■ SET TASK:
Copy word for word the stretch of the records from the line containing "From the picture: Considering" through the line containing "When comparing their", with both of those lines included.

──────── DATA PROVIDED ────────

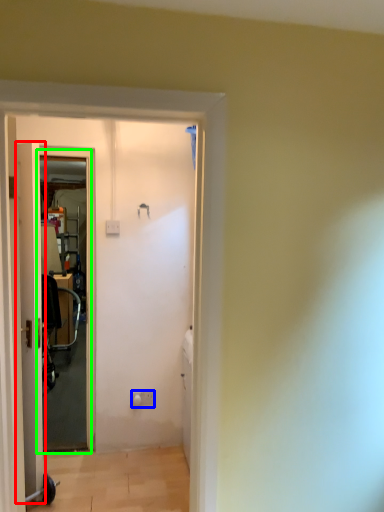
Question: Which object is the farthest from door (highlighted by a red box)? Choose among these: electric outlet (highlighted by a blue box) or screen door (highlighted by a green box).

Choices:
 (A) electric outlet
 (B) screen door

Answer: (A)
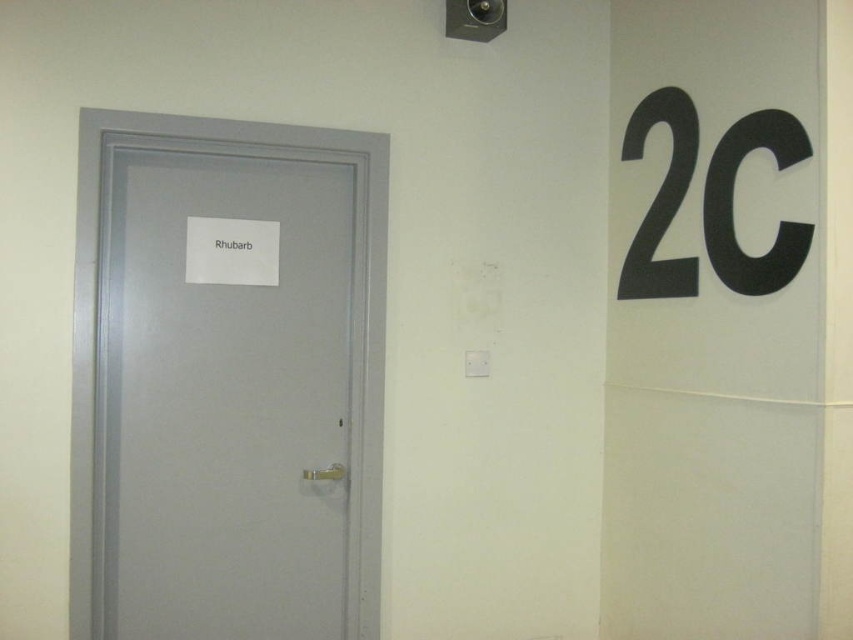
Question: Is matte gray door at left to the right of black plastic number at upper right from the viewer's perspective?

Choices:
 (A) no
 (B) yes

Answer: (A)

Question: Among these objects, which one is farthest from the camera?

Choices:
 (A) matte gray door at left
 (B) black plastic number at upper right

Answer: (A)

Question: Which object appears farthest from the camera in this image?

Choices:
 (A) matte gray door at left
 (B) black plastic number at upper right

Answer: (A)

Question: Is matte gray door at left below black plastic number at upper right?

Choices:
 (A) yes
 (B) no

Answer: (A)

Question: Which point is closer to the camera?

Choices:
 (A) black plastic number at upper right
 (B) matte gray door at left

Answer: (A)

Question: Is matte gray door at left thinner than black plastic number at upper right?

Choices:
 (A) yes
 (B) no

Answer: (B)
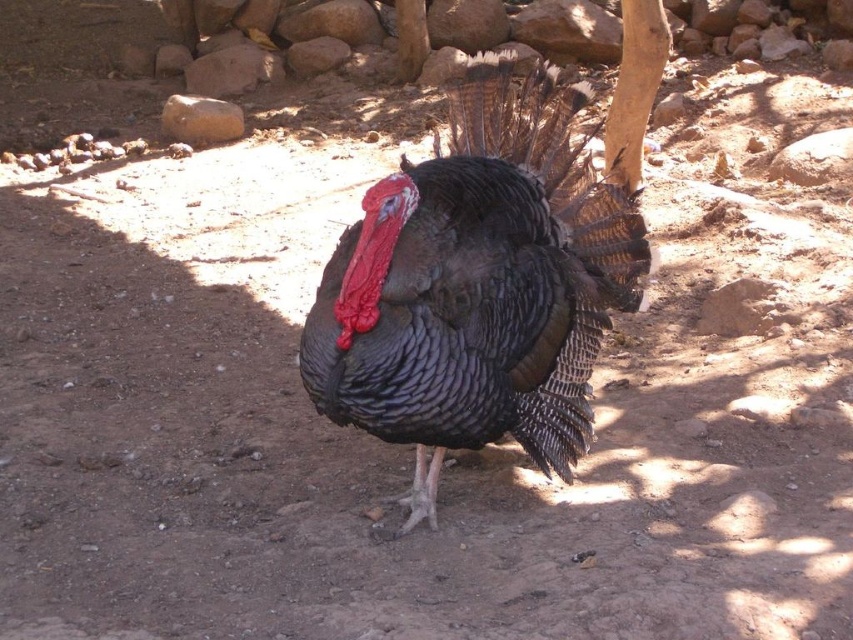
Question: Among these objects, which one is nearest to the camera?

Choices:
 (A) smooth brown rock at upper left
 (B) smooth brown rock at upper center
 (C) gray rock at center
 (D) shiny black turkey at center

Answer: (D)

Question: Is shiny black turkey at center thinner than smooth brown rock at upper left?

Choices:
 (A) yes
 (B) no

Answer: (B)

Question: Based on their relative distances, which object is nearer to the shiny black turkey at center?

Choices:
 (A) smooth brown rock at upper left
 (B) gray rock at center

Answer: (A)

Question: Can you confirm if gray rock at center is positioned above smooth brown rock at upper center?

Choices:
 (A) yes
 (B) no

Answer: (B)

Question: Does shiny black turkey at center have a smaller size compared to smooth brown rock at upper center?

Choices:
 (A) no
 (B) yes

Answer: (A)

Question: Which point is closer to the camera?

Choices:
 (A) (331, 339)
 (B) (196, 115)
 (C) (216, 84)
 (D) (325, 52)

Answer: (A)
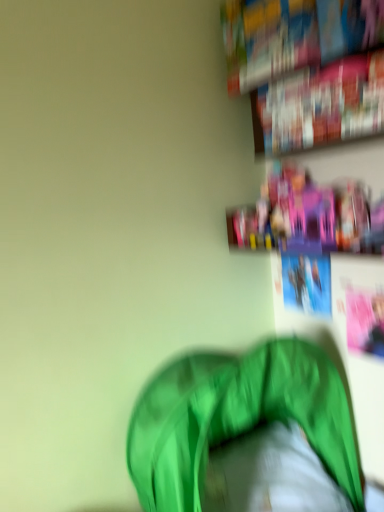
Find the location of a particular element. Image resolution: width=384 pixels, height=512 pixels. pink plastic toys at upper right is located at coordinates (309, 215).

The height and width of the screenshot is (512, 384). Identify the location of green fabric bean bag at lower center. (236, 418).

This screenshot has height=512, width=384. In order to click on hardcover book at upper right, which is the 2th book in bottom-to-top order in this screenshot , I will do tap(291, 35).

Based on the photo, measure the distance between point [266,70] and camera.

Point [266,70] and camera are 1.52 meters apart from each other.

Find the location of `hardcover book at upper right, the 1th book positioned from the bottom`. hardcover book at upper right, the 1th book positioned from the bottom is located at coordinates coord(322,104).

Locate an element on the screen. pink plastic toys at upper right is located at coordinates (309, 215).

Is green fabric bean bag at lower center oriented away from pink plastic toys at upper right?

green fabric bean bag at lower center does not have its back to pink plastic toys at upper right.

Find the location of a particular element. This screenshot has width=384, height=512. bean bag chair on the left side of pink plastic toys at upper right is located at coordinates (236, 418).

Would you say green fabric bean bag at lower center is outside pink plastic toys at upper right?

green fabric bean bag at lower center lies outside pink plastic toys at upper right's area.

How many degrees apart are the facing directions of green fabric bean bag at lower center and pink plastic toys at upper right?

The angle between the facing direction of green fabric bean bag at lower center and the facing direction of pink plastic toys at upper right is 0.833 degrees.

From the image's perspective, is pink plastic toys at upper right located above hardcover book at upper right, the 1th book positioned from the bottom?

Actually, pink plastic toys at upper right appears below hardcover book at upper right, the 1th book positioned from the bottom, in the image.

Considering the positions of points (347, 214) and (375, 62), is point (347, 214) farther from camera compared to point (375, 62)?

Yes, it is.

Between pink plastic toys at upper right and hardcover book at upper right, marked as the 2th book in a top-to-bottom arrangement, which one has larger size?

Bigger between the two is pink plastic toys at upper right.

Based on their positions, is pink plastic toys at upper right located to the left or right of hardcover book at upper right, marked as the 2th book in a top-to-bottom arrangement?

In the image, pink plastic toys at upper right appears on the left side of hardcover book at upper right, marked as the 2th book in a top-to-bottom arrangement.

Does green fabric bean bag at lower center come behind hardcover book at upper right, marked as the 2th book in a top-to-bottom arrangement?

No, green fabric bean bag at lower center is closer to the viewer.

From a real-world perspective, is green fabric bean bag at lower center under hardcover book at upper right, marked as the 2th book in a top-to-bottom arrangement?

Yes, from a real-world perspective, green fabric bean bag at lower center is under hardcover book at upper right, marked as the 2th book in a top-to-bottom arrangement.

Could you tell me if green fabric bean bag at lower center is turned towards hardcover book at upper right, marked as the 2th book in a top-to-bottom arrangement?

No, green fabric bean bag at lower center is not facing towards hardcover book at upper right, marked as the 2th book in a top-to-bottom arrangement.

Does green fabric bean bag at lower center have a lesser height compared to hardcover book at upper right, the 1th book positioned from the bottom?

No.

Is hardcover book at upper right, placed as the 1th book when sorted from top to bottom, closer to the viewer compared to green fabric bean bag at lower center?

No.

Consider the image. Are hardcover book at upper right, which is the 2th book in bottom-to-top order, and green fabric bean bag at lower center located far from each other?

hardcover book at upper right, which is the 2th book in bottom-to-top order, is positioned a significant distance from green fabric bean bag at lower center.

From the image's perspective, is hardcover book at upper right, which is the 2th book in bottom-to-top order, located above green fabric bean bag at lower center?

→ Yes, from the image's perspective, hardcover book at upper right, which is the 2th book in bottom-to-top order, is on top of green fabric bean bag at lower center.

Which of these two, hardcover book at upper right, which is the 2th book in bottom-to-top order, or green fabric bean bag at lower center, is wider?

green fabric bean bag at lower center.

From the image's perspective, which book is the 2nd one above the pink plastic toys at upper right? Please provide its 2D coordinates.

[(291, 35)]

Is pink plastic toys at upper right looking in the opposite direction of hardcover book at upper right, placed as the 1th book when sorted from top to bottom?

No, pink plastic toys at upper right is not facing away from hardcover book at upper right, placed as the 1th book when sorted from top to bottom.

Which is behind, pink plastic toys at upper right or hardcover book at upper right, which is the 2th book in bottom-to-top order?

hardcover book at upper right, which is the 2th book in bottom-to-top order.

From a real-world perspective, which is physically below, pink plastic toys at upper right or hardcover book at upper right, placed as the 1th book when sorted from top to bottom?

In real-world perspective, pink plastic toys at upper right is lower.

From a real-world perspective, does pink plastic toys at upper right stand above green fabric bean bag at lower center?

Yes.

In the scene shown: From their relative heights in the image, would you say pink plastic toys at upper right is taller or shorter than green fabric bean bag at lower center?

In the image, pink plastic toys at upper right appears to be shorter than green fabric bean bag at lower center.

Is pink plastic toys at upper right wider or thinner than green fabric bean bag at lower center?

pink plastic toys at upper right is thinner than green fabric bean bag at lower center.

From a real-world perspective, who is located lower, hardcover book at upper right, placed as the 1th book when sorted from top to bottom, or hardcover book at upper right, the 1th book positioned from the bottom?

hardcover book at upper right, the 1th book positioned from the bottom, from a real-world perspective.

Is hardcover book at upper right, the 1th book positioned from the bottom, at the back of hardcover book at upper right, placed as the 1th book when sorted from top to bottom?

hardcover book at upper right, placed as the 1th book when sorted from top to bottom, does not have its back to hardcover book at upper right, the 1th book positioned from the bottom.

Can we say hardcover book at upper right, placed as the 1th book when sorted from top to bottom, lies outside hardcover book at upper right, the 1th book positioned from the bottom?

hardcover book at upper right, placed as the 1th book when sorted from top to bottom, lies outside hardcover book at upper right, the 1th book positioned from the bottom,'s area.

Identify the location of book above the hardcover book at upper right, marked as the 2th book in a top-to-bottom arrangement (from the image's perspective). (291, 35).

This screenshot has width=384, height=512. I want to click on bean bag chair below the pink plastic toys at upper right (from a real-world perspective), so click(x=236, y=418).

Where is `book lying on the right of pink plastic toys at upper right`? This screenshot has width=384, height=512. book lying on the right of pink plastic toys at upper right is located at coordinates (322, 104).

Based on their spatial positions, is green fabric bean bag at lower center or hardcover book at upper right, which is the 2th book in bottom-to-top order, closer to hardcover book at upper right, marked as the 2th book in a top-to-bottom arrangement?

The object closer to hardcover book at upper right, marked as the 2th book in a top-to-bottom arrangement, is hardcover book at upper right, which is the 2th book in bottom-to-top order.

Which object lies further to the anchor point pink plastic toys at upper right, green fabric bean bag at lower center or hardcover book at upper right, which is the 2th book in bottom-to-top order?

green fabric bean bag at lower center is further to pink plastic toys at upper right.

Considering their positions, is hardcover book at upper right, placed as the 1th book when sorted from top to bottom, positioned further to green fabric bean bag at lower center than pink plastic toys at upper right?

The object further to green fabric bean bag at lower center is hardcover book at upper right, placed as the 1th book when sorted from top to bottom.

From the picture: Considering their positions, is pink plastic toys at upper right positioned closer to hardcover book at upper right, the 1th book positioned from the bottom, than green fabric bean bag at lower center?

pink plastic toys at upper right is positioned closer to the anchor hardcover book at upper right, the 1th book positioned from the bottom.

From the picture: Looking at the image, which one is located further to hardcover book at upper right, which is the 2th book in bottom-to-top order, green fabric bean bag at lower center or hardcover book at upper right, the 1th book positioned from the bottom?

green fabric bean bag at lower center is further to hardcover book at upper right, which is the 2th book in bottom-to-top order.

Consider the image. Which object lies further to the anchor point green fabric bean bag at lower center, pink plastic toys at upper right or hardcover book at upper right, the 1th book positioned from the bottom?

hardcover book at upper right, the 1th book positioned from the bottom, is further to green fabric bean bag at lower center.

Based on their spatial positions, is hardcover book at upper right, placed as the 1th book when sorted from top to bottom, or hardcover book at upper right, the 1th book positioned from the bottom, closer to green fabric bean bag at lower center?

hardcover book at upper right, the 1th book positioned from the bottom.

When comparing their distances from hardcover book at upper right, marked as the 2th book in a top-to-bottom arrangement, does hardcover book at upper right, placed as the 1th book when sorted from top to bottom, or pink plastic toys at upper right seem further?

pink plastic toys at upper right lies further to hardcover book at upper right, marked as the 2th book in a top-to-bottom arrangement, than the other object.

This screenshot has height=512, width=384. I want to click on shelf that lies between hardcover book at upper right, placed as the 1th book when sorted from top to bottom, and green fabric bean bag at lower center from top to bottom, so click(309, 215).

Locate an element on the screen. This screenshot has height=512, width=384. book between hardcover book at upper right, which is the 2th book in bottom-to-top order, and green fabric bean bag at lower center in the up-down direction is located at coordinates (322, 104).

Identify the location of shelf between hardcover book at upper right, the 1th book positioned from the bottom, and green fabric bean bag at lower center from top to bottom. Image resolution: width=384 pixels, height=512 pixels. (309, 215).

Where is `book between hardcover book at upper right, which is the 2th book in bottom-to-top order, and pink plastic toys at upper right, in the vertical direction`? book between hardcover book at upper right, which is the 2th book in bottom-to-top order, and pink plastic toys at upper right, in the vertical direction is located at coordinates (322, 104).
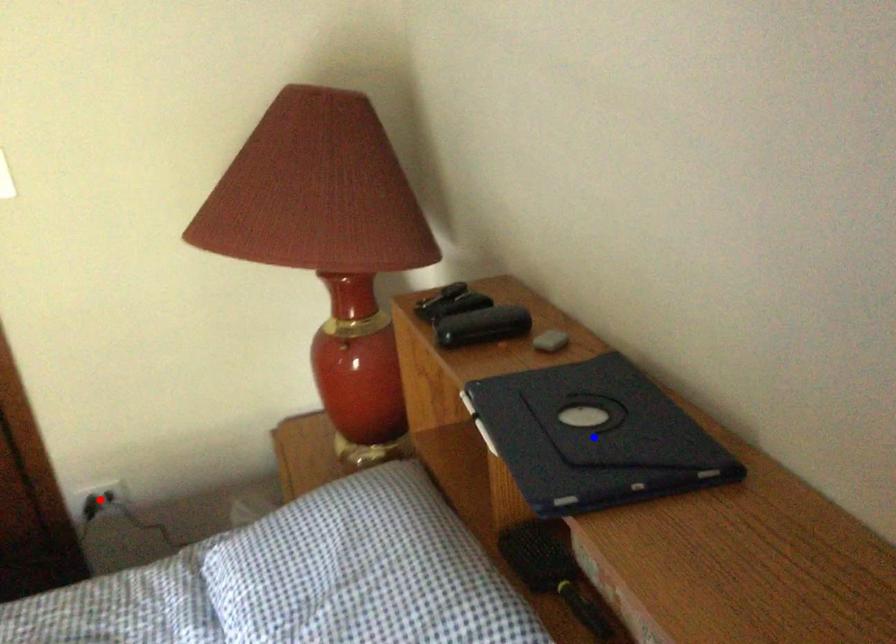
Question: Two points are marked on the image. Which point is closer to the camera?

Choices:
 (A) Blue point is closer.
 (B) Red point is closer.

Answer: (A)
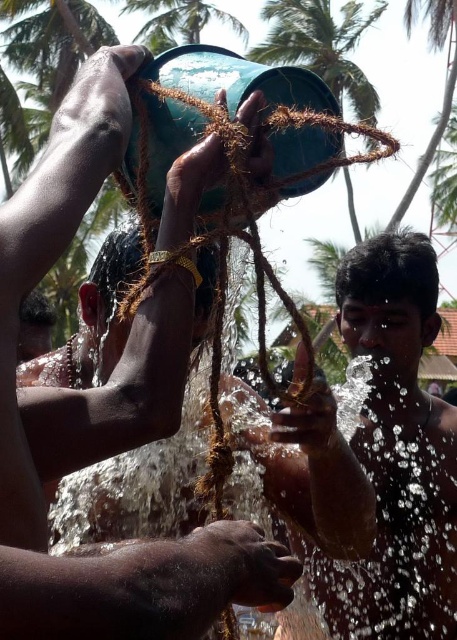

────────

■ THE SOLUTION:
From the picture: Considering their positions, is pink plastic toys at upper right positioned closer to hardcover book at upper right, the 1th book positioned from the bottom, than green fabric bean bag at lower center?

pink plastic toys at upper right is positioned closer to the anchor hardcover book at upper right, the 1th book positioned from the bottom.

From the picture: Looking at the image, which one is located further to hardcover book at upper right, which is the 2th book in bottom-to-top order, green fabric bean bag at lower center or hardcover book at upper right, the 1th book positioned from the bottom?

green fabric bean bag at lower center is further to hardcover book at upper right, which is the 2th book in bottom-to-top order.

Consider the image. Which object lies further to the anchor point green fabric bean bag at lower center, pink plastic toys at upper right or hardcover book at upper right, the 1th book positioned from the bottom?

hardcover book at upper right, the 1th book positioned from the bottom, is further to green fabric bean bag at lower center.

Based on their spatial positions, is hardcover book at upper right, placed as the 1th book when sorted from top to bottom, or hardcover book at upper right, the 1th book positioned from the bottom, closer to green fabric bean bag at lower center?

hardcover book at upper right, the 1th book positioned from the bottom.

When comparing their distances from hardcover book at upper right, marked as the 2th book in a top-to-bottom arrangement, does hardcover book at upper right, placed as the 1th book when sorted from top to bottom, or pink plastic toys at upper right seem further?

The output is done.